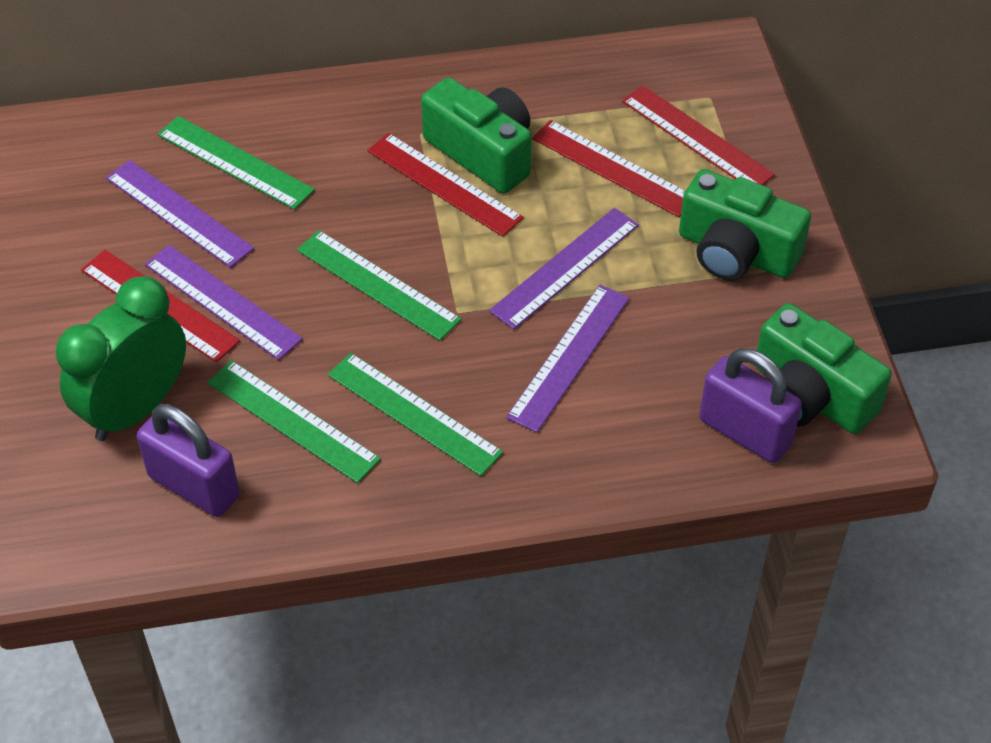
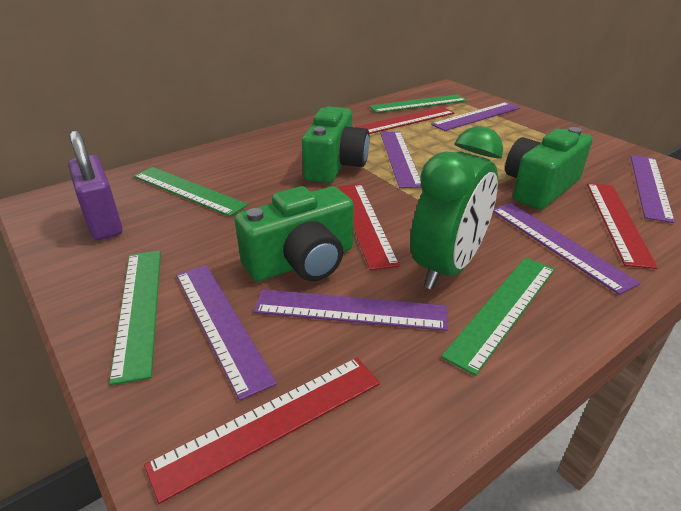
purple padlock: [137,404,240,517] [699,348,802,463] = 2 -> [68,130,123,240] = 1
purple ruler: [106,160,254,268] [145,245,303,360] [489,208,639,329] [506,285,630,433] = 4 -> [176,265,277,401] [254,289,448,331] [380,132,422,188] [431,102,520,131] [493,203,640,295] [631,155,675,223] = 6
...
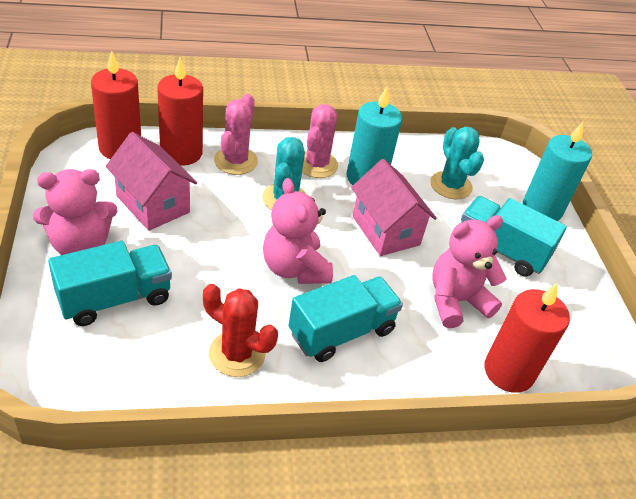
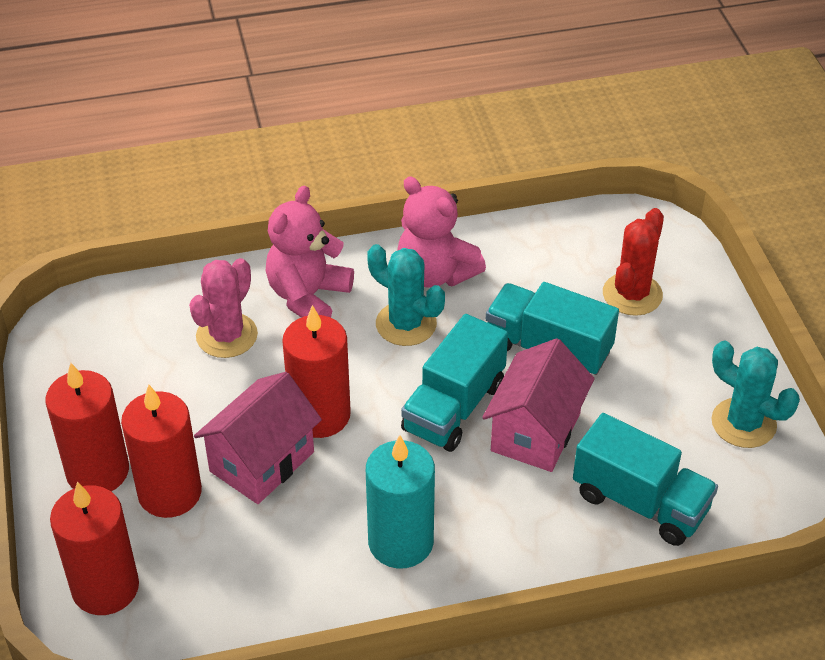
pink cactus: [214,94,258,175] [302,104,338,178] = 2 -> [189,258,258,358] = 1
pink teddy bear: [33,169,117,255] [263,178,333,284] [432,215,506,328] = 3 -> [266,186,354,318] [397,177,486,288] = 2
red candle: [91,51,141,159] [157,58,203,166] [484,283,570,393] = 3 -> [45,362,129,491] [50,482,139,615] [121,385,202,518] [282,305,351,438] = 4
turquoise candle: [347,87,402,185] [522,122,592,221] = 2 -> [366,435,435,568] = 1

Task description:
For every line above that includes the word "purple", return the line.

Answer to the problem:
purple padlock: [137,404,240,517] [699,348,802,463] = 2 -> [68,130,123,240] = 1
purple ruler: [106,160,254,268] [145,245,303,360] [489,208,639,329] [506,285,630,433] = 4 -> [176,265,277,401] [254,289,448,331] [380,132,422,188] [431,102,520,131] [493,203,640,295] [631,155,675,223] = 6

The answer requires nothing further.